Exercise aim: Below is a listing; print exactly its lines from the one containing "- relocated: bright" down to the one containing "- exchanged: dark", both inclusive, with every picture left out.

Segment Start: Recorded information

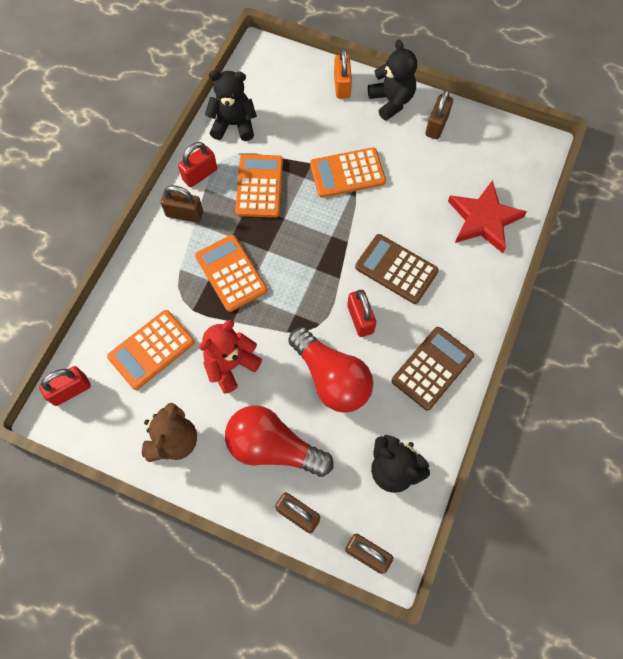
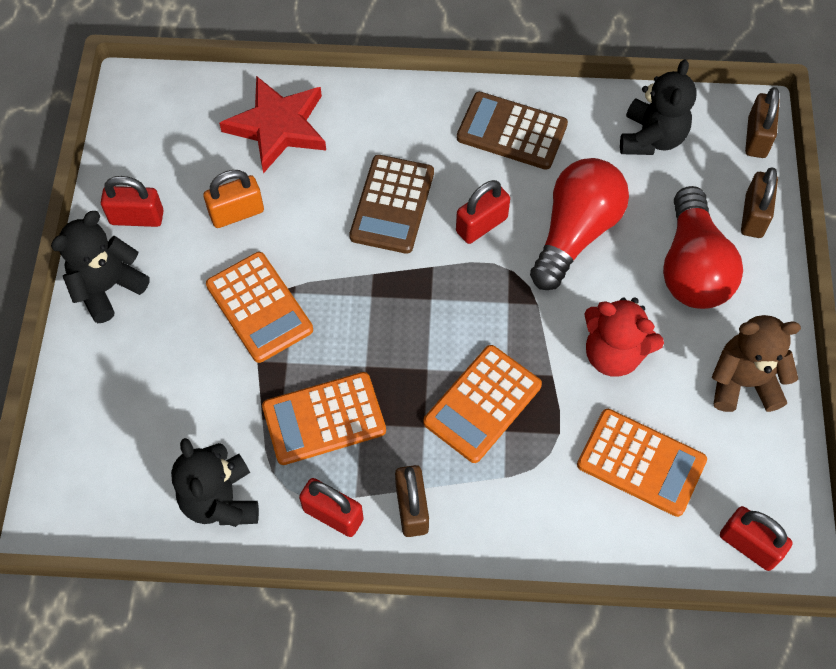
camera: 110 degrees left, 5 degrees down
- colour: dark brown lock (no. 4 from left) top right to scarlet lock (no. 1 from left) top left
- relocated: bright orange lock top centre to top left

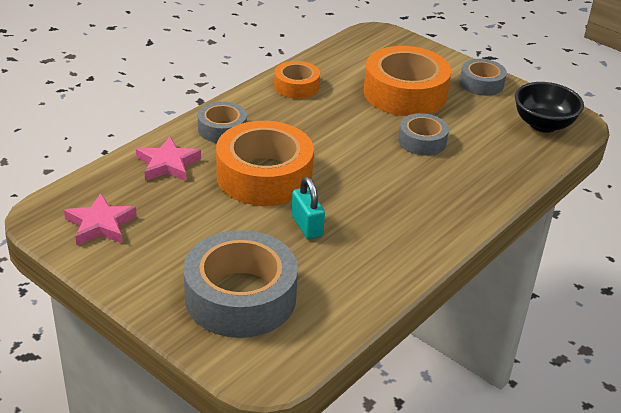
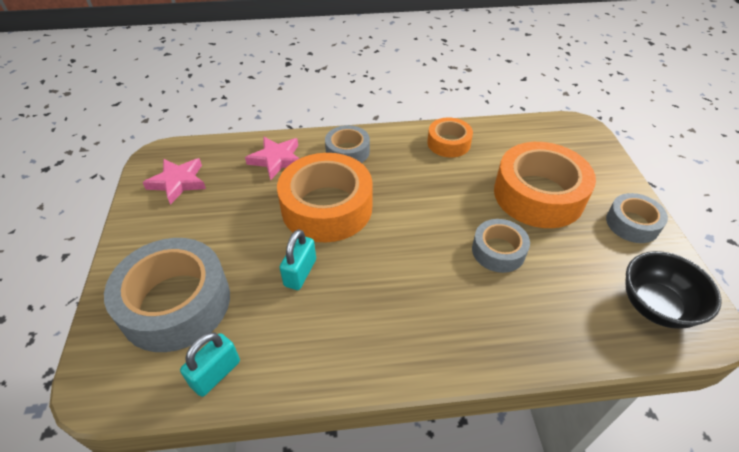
camera: 45 degrees right, 10 degrees up
- appeared: teal lock (no. 1 from left) bottom left

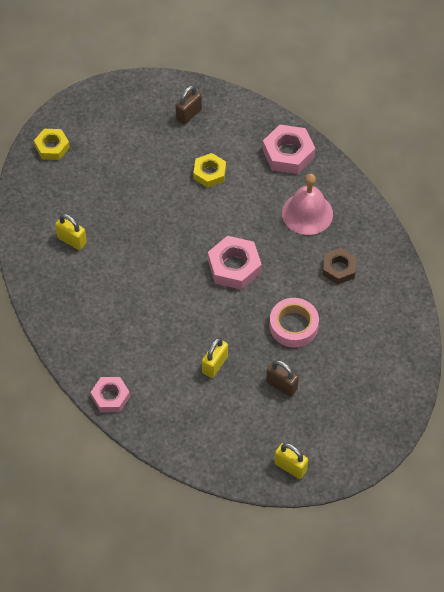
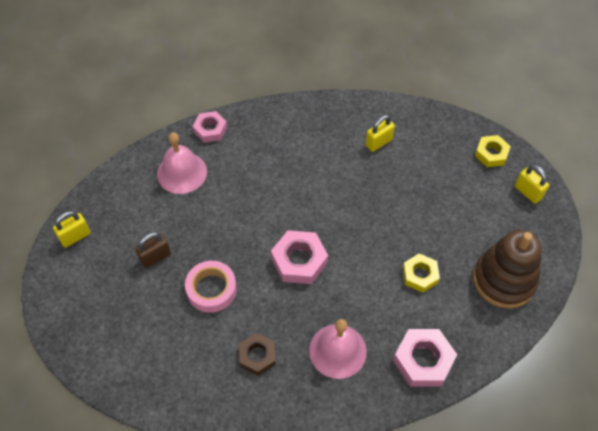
camera: 110 degrees right, 0 degrees up
- appeared: rosy school bell (no. 1 from left) middle left
- exchanged: dark brown lock (no. 1 from left) top centre to dark brown ring stacker middle right
- relocated: golden lock (no. 2 from left in the first image) centre to golden lock (no. 3 from left) middle right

Segment End: Recorded information

Solution:
- relocated: bright orange lock top centre to top left

camera: 45 degrees right, 10 degrees up
- appeared: teal lock (no. 1 from left) bottom left

camera: 110 degrees right, 0 degrees up
- appeared: rosy school bell (no. 1 from left) middle left
- exchanged: dark brown lock (no. 1 from left) top centre to dark brown ring stacker middle right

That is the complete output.